── Supplied records ──

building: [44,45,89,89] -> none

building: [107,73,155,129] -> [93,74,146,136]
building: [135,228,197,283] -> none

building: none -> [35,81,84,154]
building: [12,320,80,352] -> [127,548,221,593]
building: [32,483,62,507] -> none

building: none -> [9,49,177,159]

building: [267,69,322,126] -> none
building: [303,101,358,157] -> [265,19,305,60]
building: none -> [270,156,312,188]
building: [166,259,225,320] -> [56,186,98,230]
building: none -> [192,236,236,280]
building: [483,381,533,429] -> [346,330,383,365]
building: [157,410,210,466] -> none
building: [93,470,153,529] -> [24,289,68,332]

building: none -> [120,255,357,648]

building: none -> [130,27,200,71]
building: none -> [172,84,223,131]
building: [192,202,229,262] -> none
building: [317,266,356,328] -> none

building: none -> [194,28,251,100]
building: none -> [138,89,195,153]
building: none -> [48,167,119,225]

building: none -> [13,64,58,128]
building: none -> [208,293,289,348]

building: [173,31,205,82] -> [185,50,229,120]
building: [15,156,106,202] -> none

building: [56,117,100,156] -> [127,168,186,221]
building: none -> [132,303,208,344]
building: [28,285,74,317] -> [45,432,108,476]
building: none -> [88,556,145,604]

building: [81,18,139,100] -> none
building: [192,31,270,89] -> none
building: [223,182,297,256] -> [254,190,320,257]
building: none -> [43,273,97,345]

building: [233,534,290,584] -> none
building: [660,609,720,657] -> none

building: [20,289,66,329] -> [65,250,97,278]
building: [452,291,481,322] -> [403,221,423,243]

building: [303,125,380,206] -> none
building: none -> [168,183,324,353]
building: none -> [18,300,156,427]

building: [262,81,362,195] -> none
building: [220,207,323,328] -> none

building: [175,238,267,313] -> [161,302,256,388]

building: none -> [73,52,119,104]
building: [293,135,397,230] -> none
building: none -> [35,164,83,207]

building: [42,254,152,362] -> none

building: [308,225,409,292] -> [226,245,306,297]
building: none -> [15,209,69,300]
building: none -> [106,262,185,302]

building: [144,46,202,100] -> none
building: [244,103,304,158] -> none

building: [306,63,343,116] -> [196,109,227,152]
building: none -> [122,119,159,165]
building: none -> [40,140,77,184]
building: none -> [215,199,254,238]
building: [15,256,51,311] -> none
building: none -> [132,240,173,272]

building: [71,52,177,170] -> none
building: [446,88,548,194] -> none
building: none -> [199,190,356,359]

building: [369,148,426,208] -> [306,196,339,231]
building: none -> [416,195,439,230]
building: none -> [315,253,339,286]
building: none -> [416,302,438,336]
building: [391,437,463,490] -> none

───

* **Task item**
Reproduce every record above exactly as it is written.

* **Written solution**
building: [44,45,89,89] -> none

building: [107,73,155,129] -> [93,74,146,136]
building: [135,228,197,283] -> none

building: none -> [35,81,84,154]
building: [12,320,80,352] -> [127,548,221,593]
building: [32,483,62,507] -> none

building: none -> [9,49,177,159]

building: [267,69,322,126] -> none
building: [303,101,358,157] -> [265,19,305,60]
building: none -> [270,156,312,188]
building: [166,259,225,320] -> [56,186,98,230]
building: none -> [192,236,236,280]
building: [483,381,533,429] -> [346,330,383,365]
building: [157,410,210,466] -> none
building: [93,470,153,529] -> [24,289,68,332]

building: none -> [120,255,357,648]

building: none -> [130,27,200,71]
building: none -> [172,84,223,131]
building: [192,202,229,262] -> none
building: [317,266,356,328] -> none

building: none -> [194,28,251,100]
building: none -> [138,89,195,153]
building: none -> [48,167,119,225]

building: none -> [13,64,58,128]
building: none -> [208,293,289,348]

building: [173,31,205,82] -> [185,50,229,120]
building: [15,156,106,202] -> none

building: [56,117,100,156] -> [127,168,186,221]
building: none -> [132,303,208,344]
building: [28,285,74,317] -> [45,432,108,476]
building: none -> [88,556,145,604]

building: [81,18,139,100] -> none
building: [192,31,270,89] -> none
building: [223,182,297,256] -> [254,190,320,257]
building: none -> [43,273,97,345]

building: [233,534,290,584] -> none
building: [660,609,720,657] -> none

building: [20,289,66,329] -> [65,250,97,278]
building: [452,291,481,322] -> [403,221,423,243]

building: [303,125,380,206] -> none
building: none -> [168,183,324,353]
building: none -> [18,300,156,427]

building: [262,81,362,195] -> none
building: [220,207,323,328] -> none

building: [175,238,267,313] -> [161,302,256,388]

building: none -> [73,52,119,104]
building: [293,135,397,230] -> none
building: none -> [35,164,83,207]

building: [42,254,152,362] -> none

building: [308,225,409,292] -> [226,245,306,297]
building: none -> [15,209,69,300]
building: none -> [106,262,185,302]

building: [144,46,202,100] -> none
building: [244,103,304,158] -> none

building: [306,63,343,116] -> [196,109,227,152]
building: none -> [122,119,159,165]
building: none -> [40,140,77,184]
building: none -> [215,199,254,238]
building: [15,256,51,311] -> none
building: none -> [132,240,173,272]

building: [71,52,177,170] -> none
building: [446,88,548,194] -> none
building: none -> [199,190,356,359]

building: [369,148,426,208] -> [306,196,339,231]
building: none -> [416,195,439,230]
building: none -> [315,253,339,286]
building: none -> [416,302,438,336]
building: [391,437,463,490] -> none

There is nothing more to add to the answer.